[[ RECORD EXCERPTS, beginning ]]

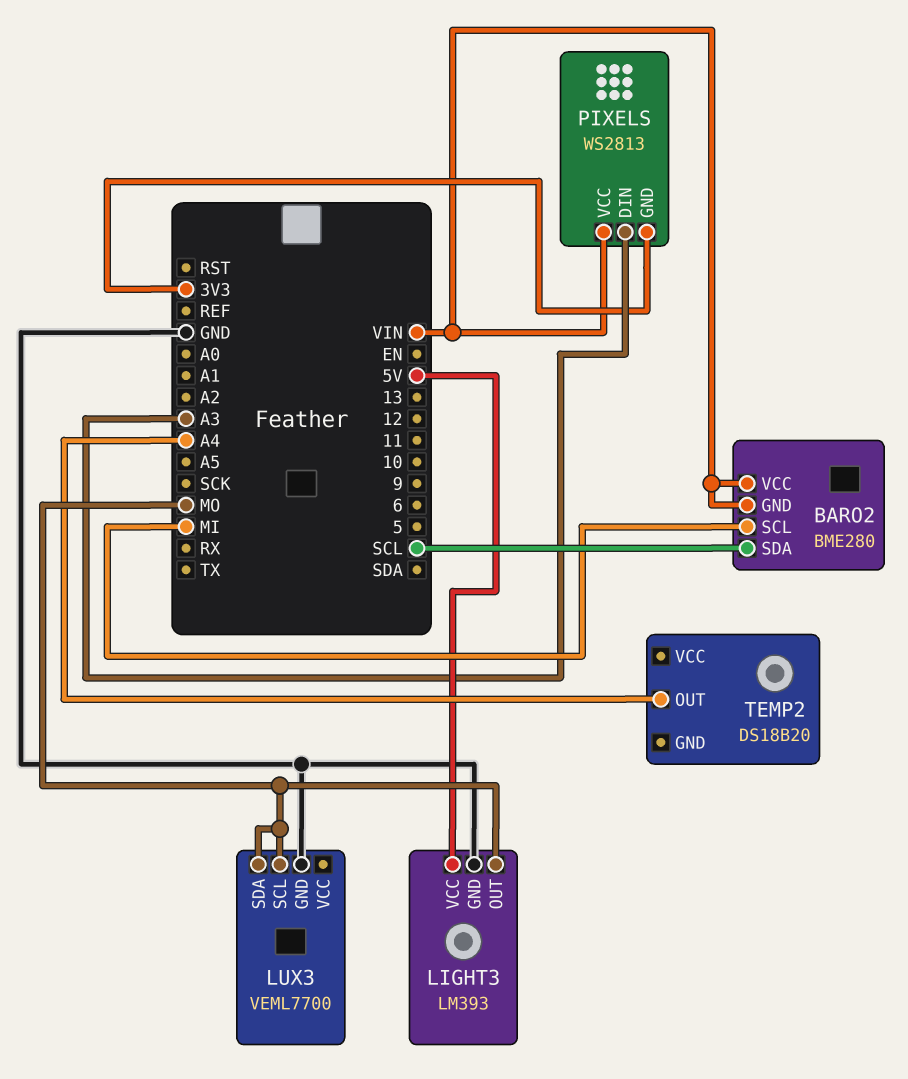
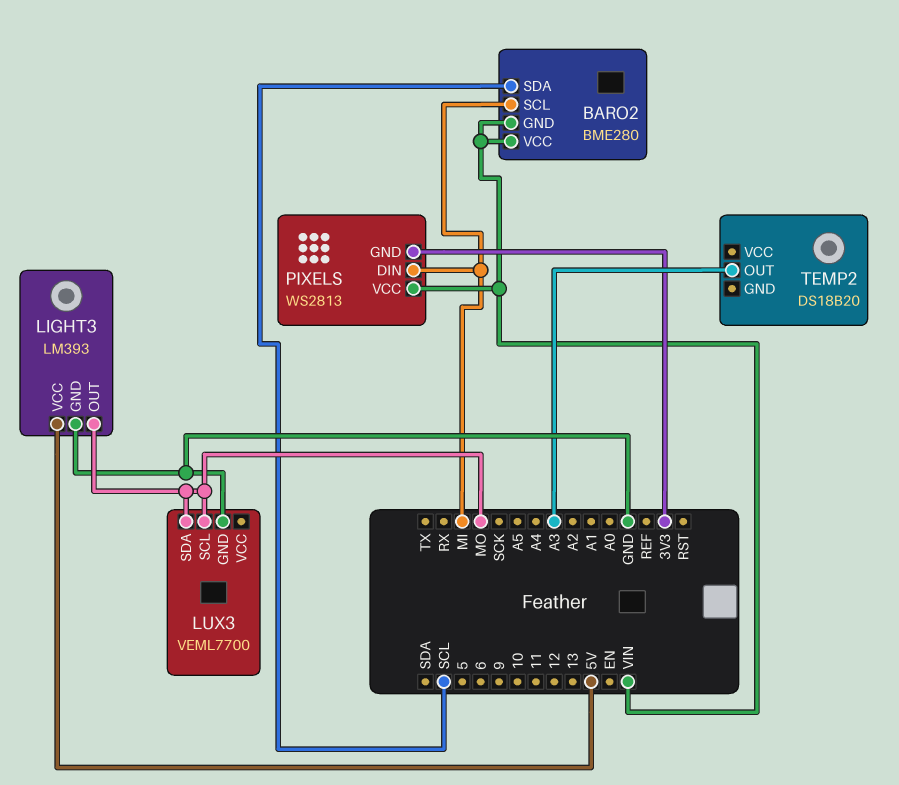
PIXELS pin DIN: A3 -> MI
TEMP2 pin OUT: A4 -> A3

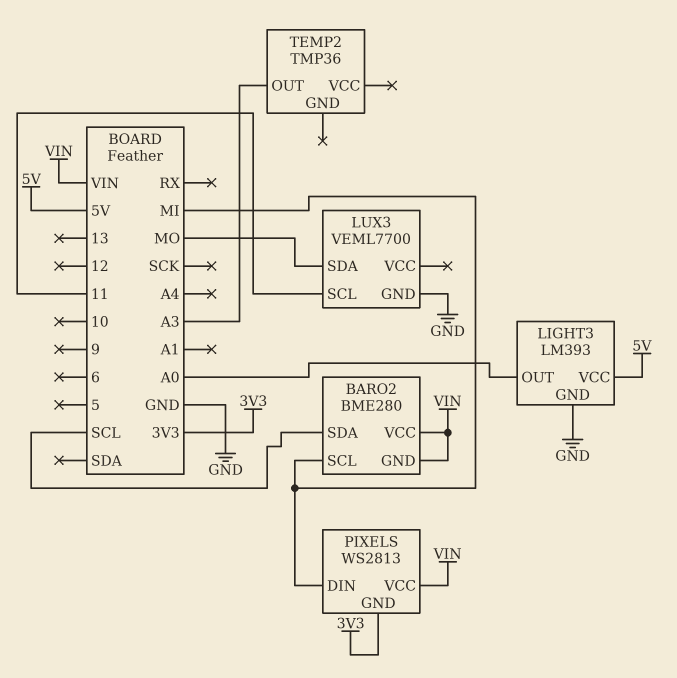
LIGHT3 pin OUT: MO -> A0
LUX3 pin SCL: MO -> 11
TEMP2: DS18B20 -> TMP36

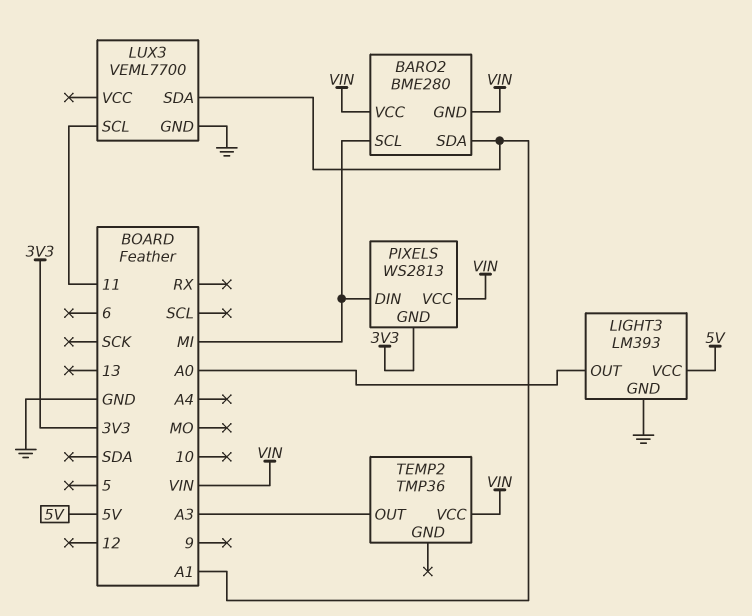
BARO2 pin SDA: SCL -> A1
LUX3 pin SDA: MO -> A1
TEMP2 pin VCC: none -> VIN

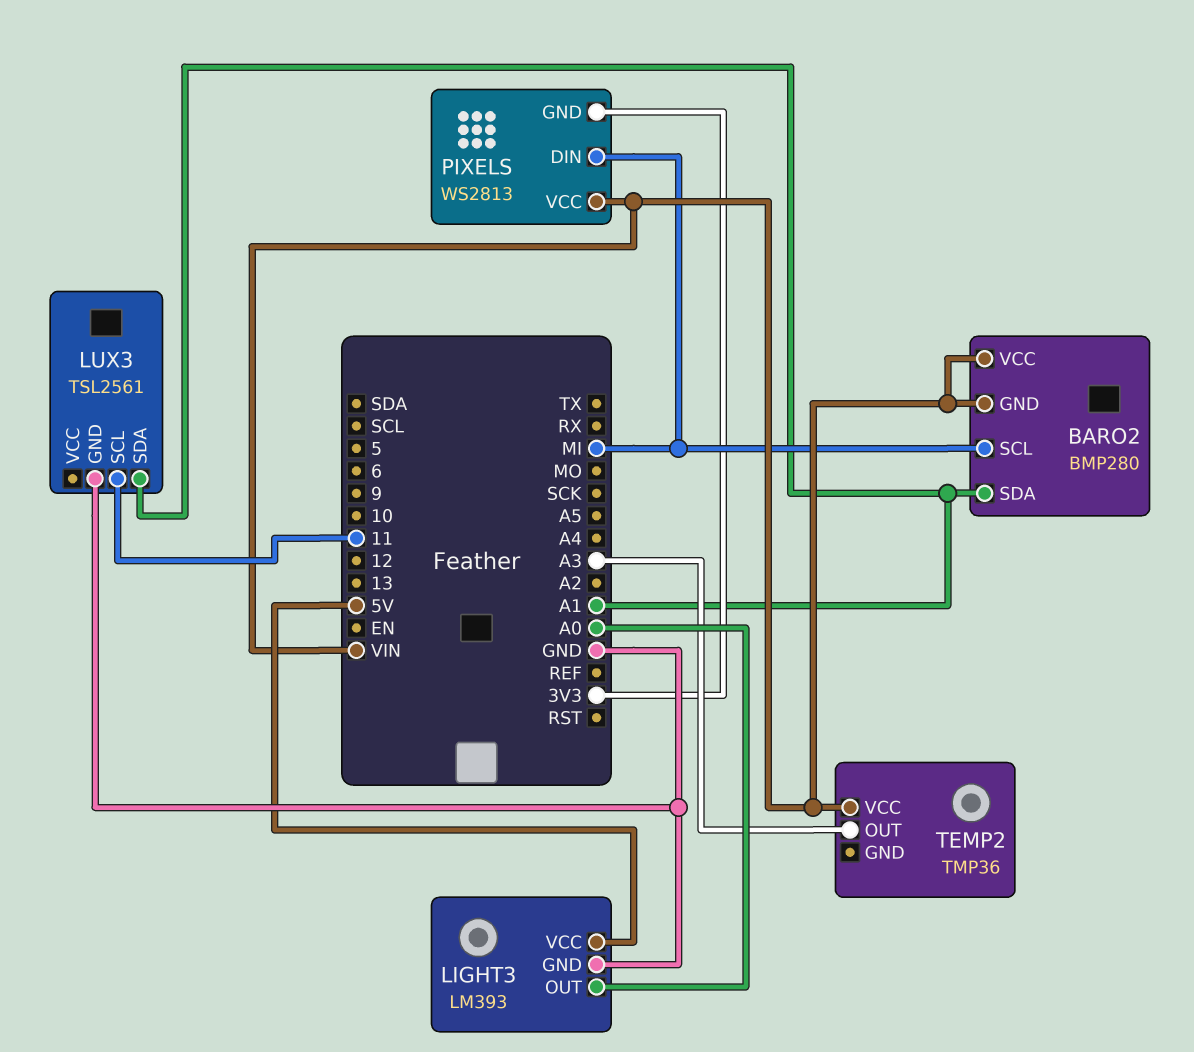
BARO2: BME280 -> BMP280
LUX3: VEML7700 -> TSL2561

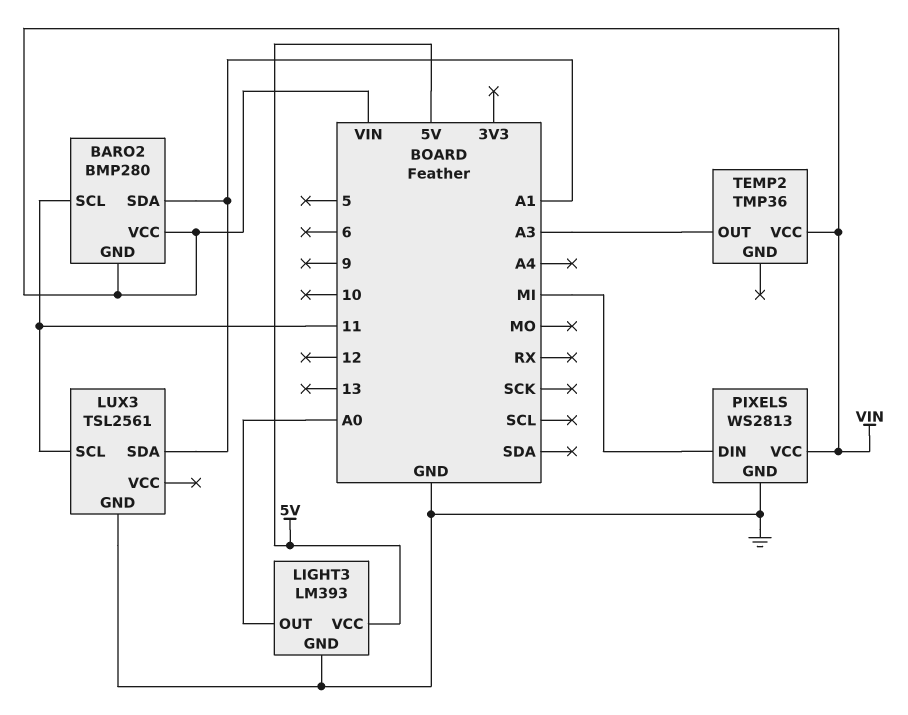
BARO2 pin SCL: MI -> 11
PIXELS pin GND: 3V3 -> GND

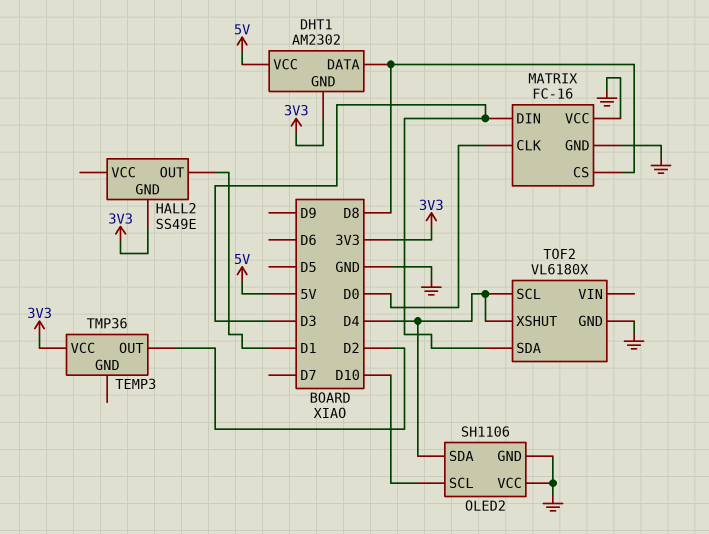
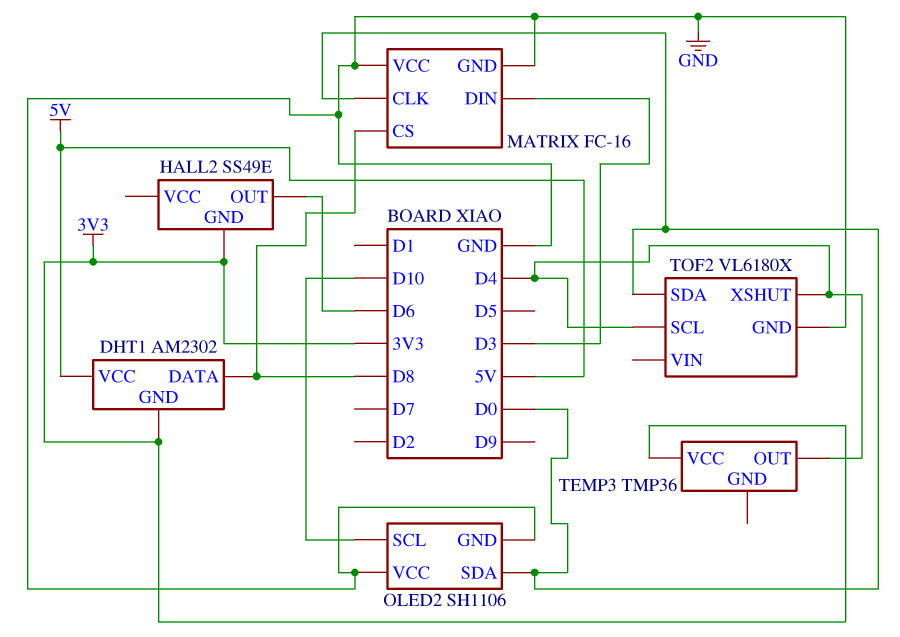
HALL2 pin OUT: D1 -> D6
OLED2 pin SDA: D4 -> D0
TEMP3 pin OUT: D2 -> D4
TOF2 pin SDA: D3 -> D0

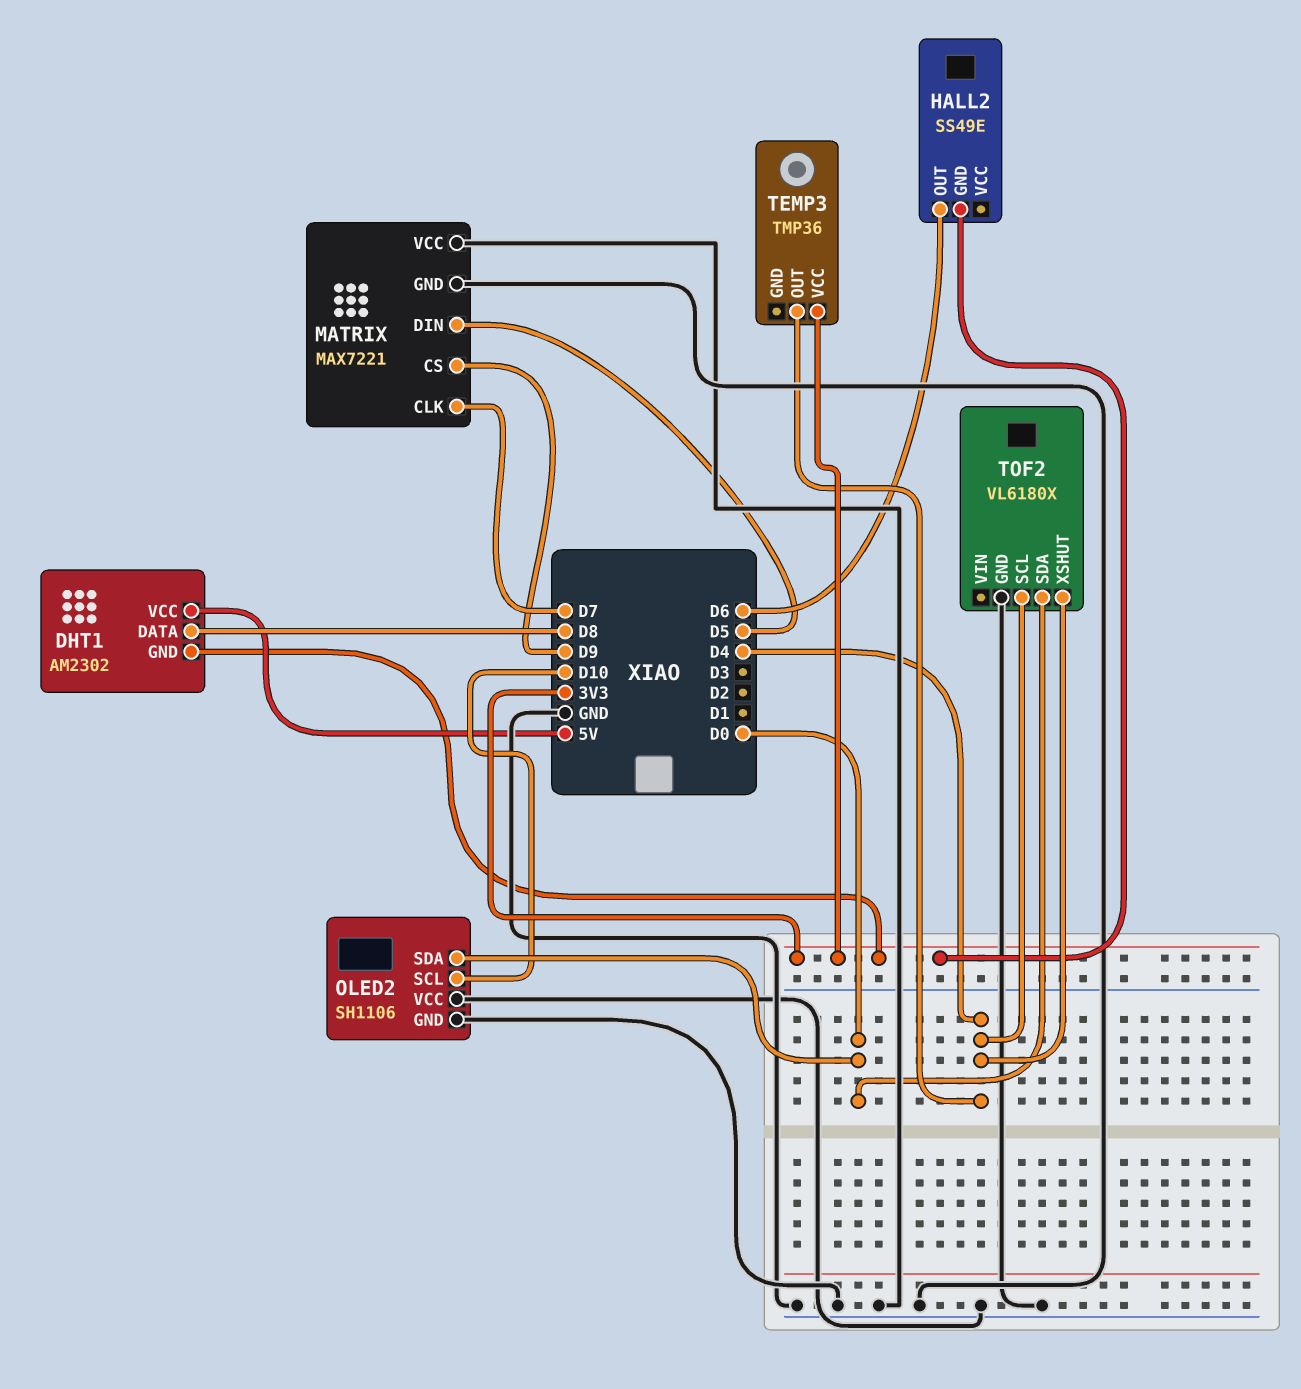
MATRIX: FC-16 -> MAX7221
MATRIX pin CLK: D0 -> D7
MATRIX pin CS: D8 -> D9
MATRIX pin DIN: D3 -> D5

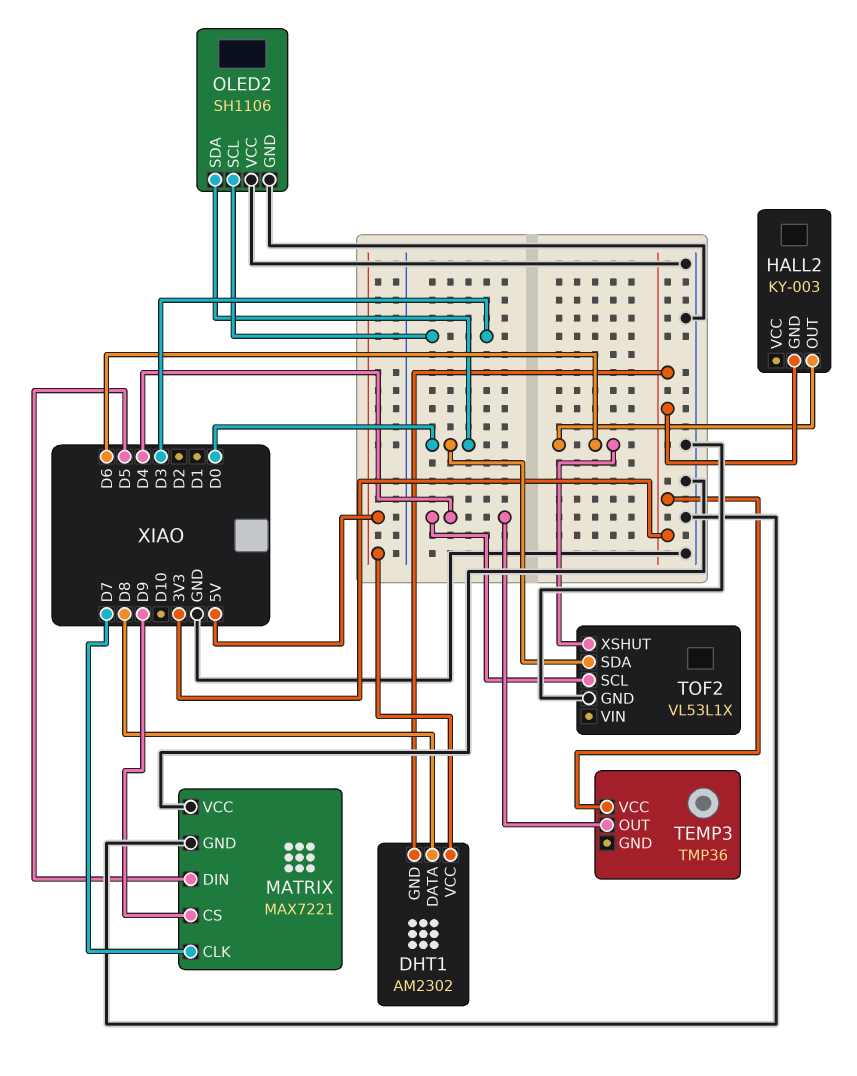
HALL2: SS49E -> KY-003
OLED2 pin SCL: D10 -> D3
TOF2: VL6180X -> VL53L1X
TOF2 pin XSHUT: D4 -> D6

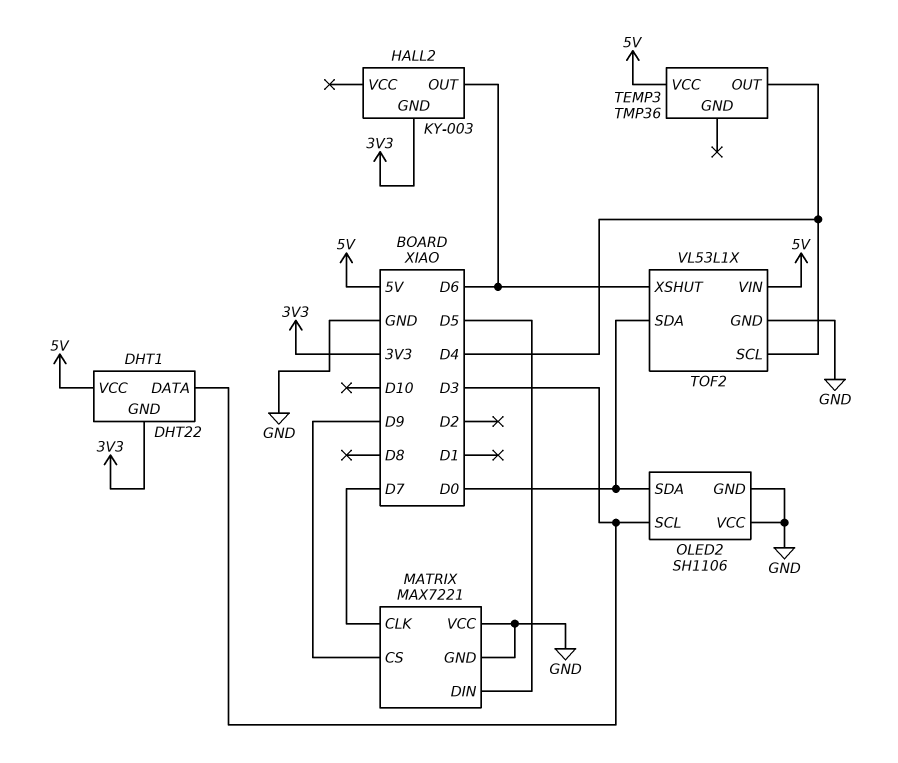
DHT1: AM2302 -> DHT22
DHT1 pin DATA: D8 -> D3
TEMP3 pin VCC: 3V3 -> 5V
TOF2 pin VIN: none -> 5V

[[ RECORD EXCERPTS, end ]]

= TASK STATEMENT =
Pull every line containing "none" from the entries above and copy it.

= THE ANSWER =
TEMP2 pin VCC: none -> VIN
TOF2 pin VIN: none -> 5V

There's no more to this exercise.